--- Records to process Enclosed Below ---

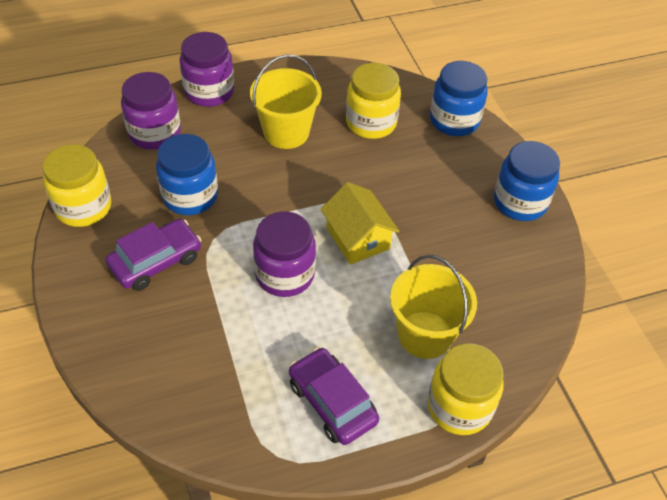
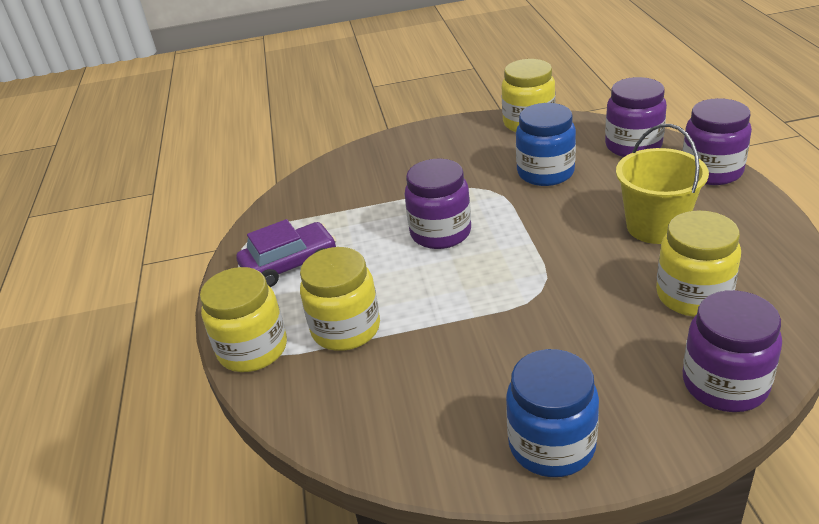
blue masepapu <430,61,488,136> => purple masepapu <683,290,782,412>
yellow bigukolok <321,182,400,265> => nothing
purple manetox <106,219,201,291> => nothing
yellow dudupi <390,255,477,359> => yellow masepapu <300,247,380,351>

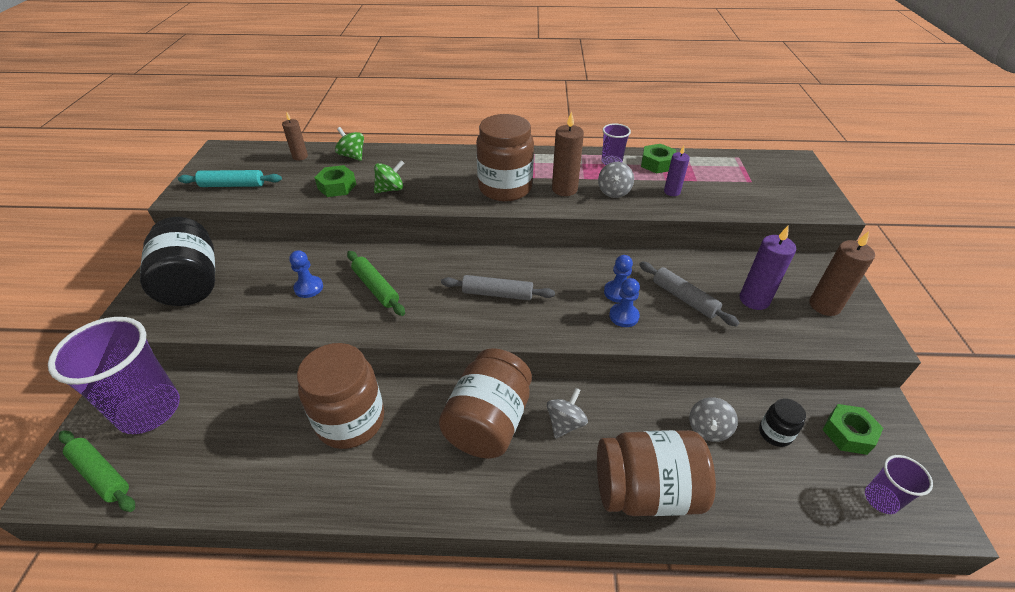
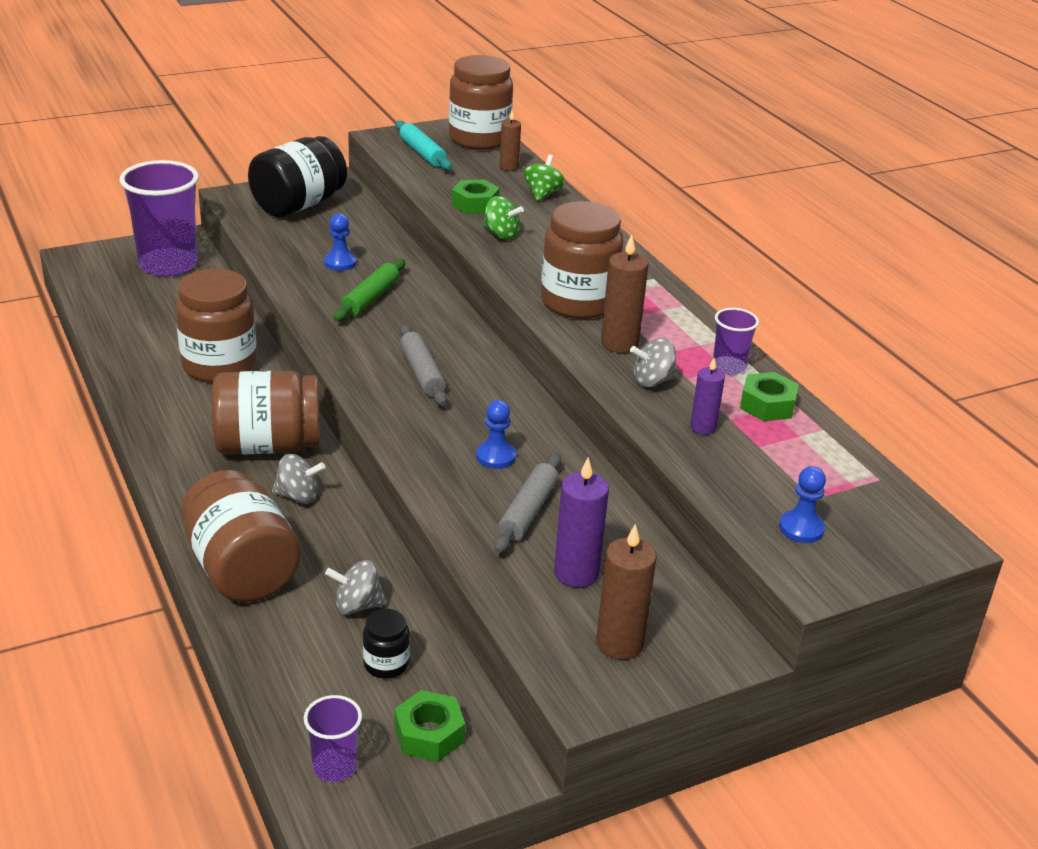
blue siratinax <609,278,640,327> => blue siratinax <779,466,826,543>, shifted
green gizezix <59,430,135,512> => nothing
nothing => brown masepapu <449,55,513,150>

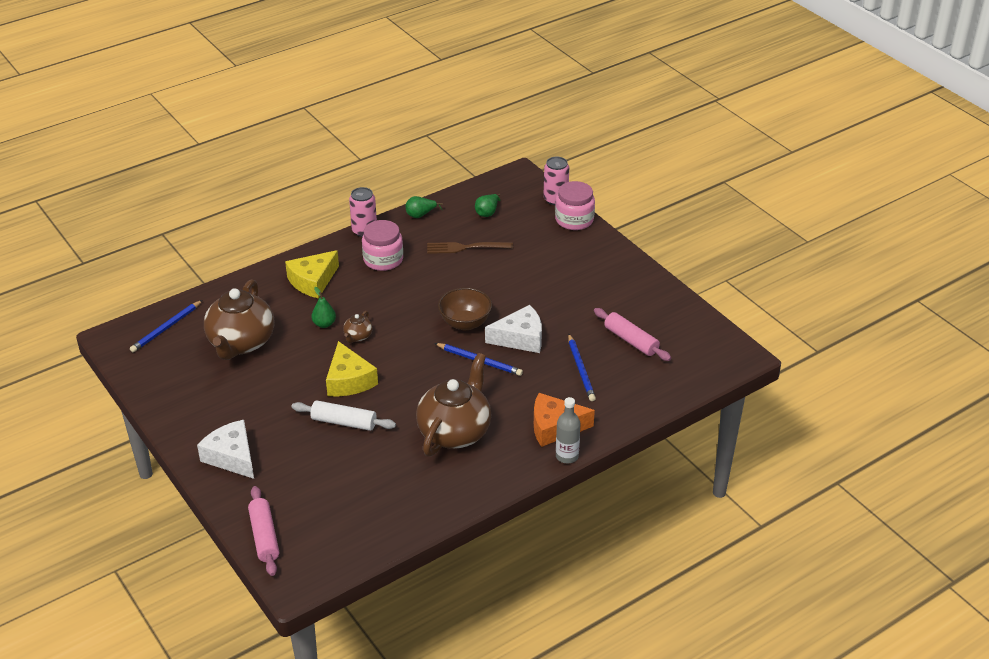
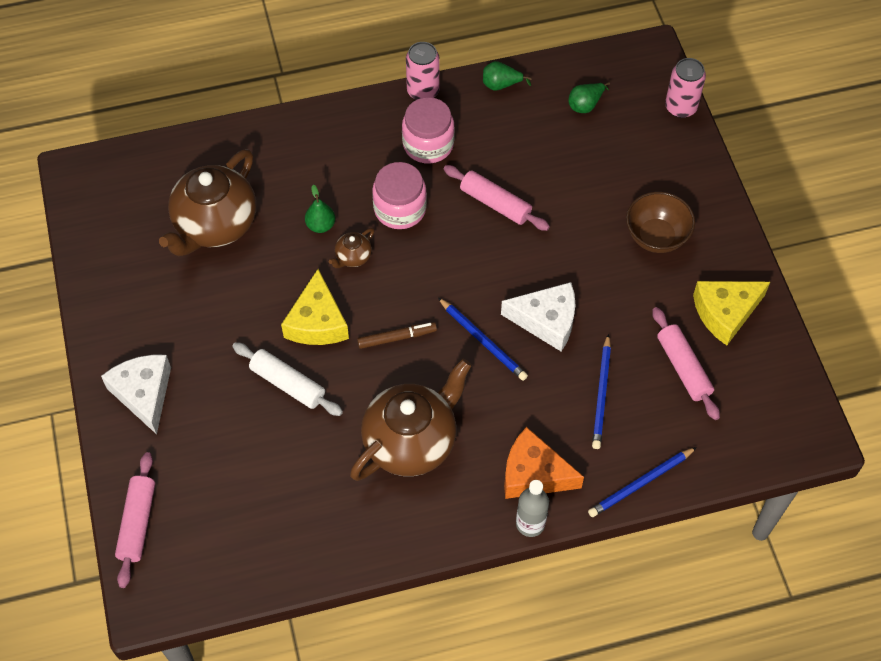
pink masepapu <555,181,595,230> => pink masepapu <372,162,427,229>, shifted
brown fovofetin <427,242,513,254> => nothing
yellow netilel <285,250,339,298> => yellow netilel <693,281,770,345>, shifted
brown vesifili <438,288,492,330> => brown vesifili <626,192,695,253>, shifted
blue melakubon <130,300,202,352> => blue melakubon <588,447,697,517>, shifted
nothing => pink gizezix <444,165,550,231>
nothing => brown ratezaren <357,322,437,349>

--- End of Enclosed Records to process ---

### What the task asks
Transcribe exactly, and only, the lines that extend from the one containing "brown vesifili <438,288,492,330>" to the end of the records above, inclusive of both.

### Problem solution
brown vesifili <438,288,492,330> => brown vesifili <626,192,695,253>, shifted
blue melakubon <130,300,202,352> => blue melakubon <588,447,697,517>, shifted
nothing => pink gizezix <444,165,550,231>
nothing => brown ratezaren <357,322,437,349>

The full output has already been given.